START DATA PROVIDED
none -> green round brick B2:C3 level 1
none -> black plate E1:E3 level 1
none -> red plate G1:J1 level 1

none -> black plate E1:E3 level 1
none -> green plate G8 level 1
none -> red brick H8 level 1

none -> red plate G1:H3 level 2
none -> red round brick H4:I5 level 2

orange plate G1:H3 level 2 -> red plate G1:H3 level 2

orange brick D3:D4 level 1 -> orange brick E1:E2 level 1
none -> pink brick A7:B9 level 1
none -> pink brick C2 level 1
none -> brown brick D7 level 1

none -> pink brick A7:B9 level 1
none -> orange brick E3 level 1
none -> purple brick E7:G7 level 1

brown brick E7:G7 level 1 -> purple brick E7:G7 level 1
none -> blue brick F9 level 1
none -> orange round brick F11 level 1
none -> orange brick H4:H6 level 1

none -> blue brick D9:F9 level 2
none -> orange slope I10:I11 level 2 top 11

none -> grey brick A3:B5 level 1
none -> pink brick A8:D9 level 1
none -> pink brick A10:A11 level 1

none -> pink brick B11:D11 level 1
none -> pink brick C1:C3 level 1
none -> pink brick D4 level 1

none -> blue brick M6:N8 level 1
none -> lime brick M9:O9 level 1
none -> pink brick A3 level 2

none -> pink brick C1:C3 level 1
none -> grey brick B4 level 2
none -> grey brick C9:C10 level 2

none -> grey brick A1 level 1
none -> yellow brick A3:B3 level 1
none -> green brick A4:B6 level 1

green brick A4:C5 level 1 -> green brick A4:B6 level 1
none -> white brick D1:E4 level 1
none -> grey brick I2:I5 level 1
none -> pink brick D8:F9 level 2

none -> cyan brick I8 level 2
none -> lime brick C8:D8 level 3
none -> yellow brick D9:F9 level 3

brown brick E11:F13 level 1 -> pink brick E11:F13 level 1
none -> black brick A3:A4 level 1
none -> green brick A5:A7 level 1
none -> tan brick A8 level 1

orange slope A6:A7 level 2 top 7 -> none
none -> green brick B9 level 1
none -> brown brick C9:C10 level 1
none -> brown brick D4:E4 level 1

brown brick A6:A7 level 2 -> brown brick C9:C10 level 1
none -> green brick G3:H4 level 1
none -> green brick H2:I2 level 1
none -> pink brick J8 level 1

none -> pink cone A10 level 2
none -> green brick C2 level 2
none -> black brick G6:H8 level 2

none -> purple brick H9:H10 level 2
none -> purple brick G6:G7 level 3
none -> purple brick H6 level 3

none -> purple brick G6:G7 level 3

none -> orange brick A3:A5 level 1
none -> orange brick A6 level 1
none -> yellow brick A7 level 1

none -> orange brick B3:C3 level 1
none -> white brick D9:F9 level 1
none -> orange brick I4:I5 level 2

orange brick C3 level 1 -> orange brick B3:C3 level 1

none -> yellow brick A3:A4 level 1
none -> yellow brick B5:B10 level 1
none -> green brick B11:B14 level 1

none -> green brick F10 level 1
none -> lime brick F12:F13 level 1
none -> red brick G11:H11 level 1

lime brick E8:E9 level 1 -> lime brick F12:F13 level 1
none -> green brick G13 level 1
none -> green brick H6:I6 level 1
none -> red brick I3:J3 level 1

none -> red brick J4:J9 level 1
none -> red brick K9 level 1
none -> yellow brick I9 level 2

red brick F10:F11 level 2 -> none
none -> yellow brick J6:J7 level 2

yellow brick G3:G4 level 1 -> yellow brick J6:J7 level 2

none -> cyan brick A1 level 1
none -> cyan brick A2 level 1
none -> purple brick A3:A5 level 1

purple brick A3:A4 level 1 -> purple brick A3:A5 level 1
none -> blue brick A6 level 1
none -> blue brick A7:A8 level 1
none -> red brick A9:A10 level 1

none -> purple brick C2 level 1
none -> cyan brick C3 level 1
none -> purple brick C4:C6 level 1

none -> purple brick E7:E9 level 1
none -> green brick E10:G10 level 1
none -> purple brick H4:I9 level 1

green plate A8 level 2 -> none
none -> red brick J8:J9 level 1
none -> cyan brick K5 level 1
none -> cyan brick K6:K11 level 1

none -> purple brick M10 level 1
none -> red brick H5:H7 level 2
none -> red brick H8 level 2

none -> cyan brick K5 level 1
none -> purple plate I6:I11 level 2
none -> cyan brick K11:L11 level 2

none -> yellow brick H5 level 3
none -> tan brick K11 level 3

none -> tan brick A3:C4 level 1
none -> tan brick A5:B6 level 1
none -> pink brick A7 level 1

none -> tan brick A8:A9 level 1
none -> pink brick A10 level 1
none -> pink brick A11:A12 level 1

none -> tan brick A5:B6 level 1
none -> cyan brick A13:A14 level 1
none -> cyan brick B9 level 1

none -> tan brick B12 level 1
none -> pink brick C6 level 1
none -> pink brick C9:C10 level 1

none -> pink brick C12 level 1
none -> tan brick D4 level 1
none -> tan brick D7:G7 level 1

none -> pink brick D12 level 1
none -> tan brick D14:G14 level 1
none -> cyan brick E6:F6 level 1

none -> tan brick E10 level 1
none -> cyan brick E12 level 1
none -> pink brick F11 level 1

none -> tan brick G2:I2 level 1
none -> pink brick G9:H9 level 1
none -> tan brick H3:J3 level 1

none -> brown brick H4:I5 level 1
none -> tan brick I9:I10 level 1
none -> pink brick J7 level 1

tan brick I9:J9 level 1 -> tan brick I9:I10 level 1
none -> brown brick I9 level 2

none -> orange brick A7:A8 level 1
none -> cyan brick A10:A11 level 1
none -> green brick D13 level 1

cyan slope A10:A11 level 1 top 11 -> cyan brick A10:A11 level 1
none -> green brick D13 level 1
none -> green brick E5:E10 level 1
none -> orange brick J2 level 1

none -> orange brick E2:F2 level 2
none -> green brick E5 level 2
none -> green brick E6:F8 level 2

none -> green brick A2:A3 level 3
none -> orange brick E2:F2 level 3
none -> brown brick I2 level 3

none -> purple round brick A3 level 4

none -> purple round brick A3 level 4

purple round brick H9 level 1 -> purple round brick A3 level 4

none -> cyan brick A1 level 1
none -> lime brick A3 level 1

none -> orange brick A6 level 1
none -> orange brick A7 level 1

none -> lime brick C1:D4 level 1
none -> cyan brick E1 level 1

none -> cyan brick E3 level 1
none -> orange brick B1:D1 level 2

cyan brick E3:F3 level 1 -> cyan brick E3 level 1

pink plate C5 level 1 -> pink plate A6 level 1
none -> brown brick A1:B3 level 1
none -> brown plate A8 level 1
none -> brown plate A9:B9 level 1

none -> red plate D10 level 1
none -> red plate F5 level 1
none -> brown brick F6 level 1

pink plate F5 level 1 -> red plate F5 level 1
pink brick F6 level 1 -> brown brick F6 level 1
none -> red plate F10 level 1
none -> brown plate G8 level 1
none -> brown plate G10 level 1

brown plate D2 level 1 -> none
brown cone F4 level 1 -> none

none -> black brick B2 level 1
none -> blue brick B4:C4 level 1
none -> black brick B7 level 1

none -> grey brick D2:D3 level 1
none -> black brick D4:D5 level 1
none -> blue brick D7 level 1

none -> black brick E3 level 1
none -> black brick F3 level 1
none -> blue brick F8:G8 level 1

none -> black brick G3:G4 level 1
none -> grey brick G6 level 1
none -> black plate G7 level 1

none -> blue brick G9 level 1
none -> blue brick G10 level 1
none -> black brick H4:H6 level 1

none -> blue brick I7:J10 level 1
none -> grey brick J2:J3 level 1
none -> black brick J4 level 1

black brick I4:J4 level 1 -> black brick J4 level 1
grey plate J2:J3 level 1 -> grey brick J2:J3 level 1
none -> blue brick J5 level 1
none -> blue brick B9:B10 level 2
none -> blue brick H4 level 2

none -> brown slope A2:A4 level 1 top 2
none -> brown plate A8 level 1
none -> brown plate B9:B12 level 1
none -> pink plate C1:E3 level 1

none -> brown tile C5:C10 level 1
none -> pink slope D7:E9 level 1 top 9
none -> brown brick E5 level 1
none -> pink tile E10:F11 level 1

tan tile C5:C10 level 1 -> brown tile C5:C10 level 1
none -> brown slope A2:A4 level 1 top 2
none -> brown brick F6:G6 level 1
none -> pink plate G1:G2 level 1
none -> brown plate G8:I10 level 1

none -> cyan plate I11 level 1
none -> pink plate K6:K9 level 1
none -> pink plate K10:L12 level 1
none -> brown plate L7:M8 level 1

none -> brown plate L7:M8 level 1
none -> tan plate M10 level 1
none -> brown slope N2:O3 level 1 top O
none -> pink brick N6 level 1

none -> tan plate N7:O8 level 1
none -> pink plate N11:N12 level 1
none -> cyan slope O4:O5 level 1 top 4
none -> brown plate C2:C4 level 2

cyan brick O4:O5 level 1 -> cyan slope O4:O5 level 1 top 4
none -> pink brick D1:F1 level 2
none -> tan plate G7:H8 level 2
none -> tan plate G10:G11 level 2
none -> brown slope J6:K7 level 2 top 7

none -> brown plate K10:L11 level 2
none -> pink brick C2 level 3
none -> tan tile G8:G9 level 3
END DATA PROVIDED
▶ [WORK TO COMPLETE] The response must consist solely of the lines from the top of the records through the line holding "none -> blue brick F9 level 1", copied word for word.

▶ [TASK RESULT]
none -> green round brick B2:C3 level 1
none -> black plate E1:E3 level 1
none -> red plate G1:J1 level 1

none -> black plate E1:E3 level 1
none -> green plate G8 level 1
none -> red brick H8 level 1

none -> red plate G1:H3 level 2
none -> red round brick H4:I5 level 2

orange plate G1:H3 level 2 -> red plate G1:H3 level 2

orange brick D3:D4 level 1 -> orange brick E1:E2 level 1
none -> pink brick A7:B9 level 1
none -> pink brick C2 level 1
none -> brown brick D7 level 1

none -> pink brick A7:B9 level 1
none -> orange brick E3 level 1
none -> purple brick E7:G7 level 1

brown brick E7:G7 level 1 -> purple brick E7:G7 level 1
none -> blue brick F9 level 1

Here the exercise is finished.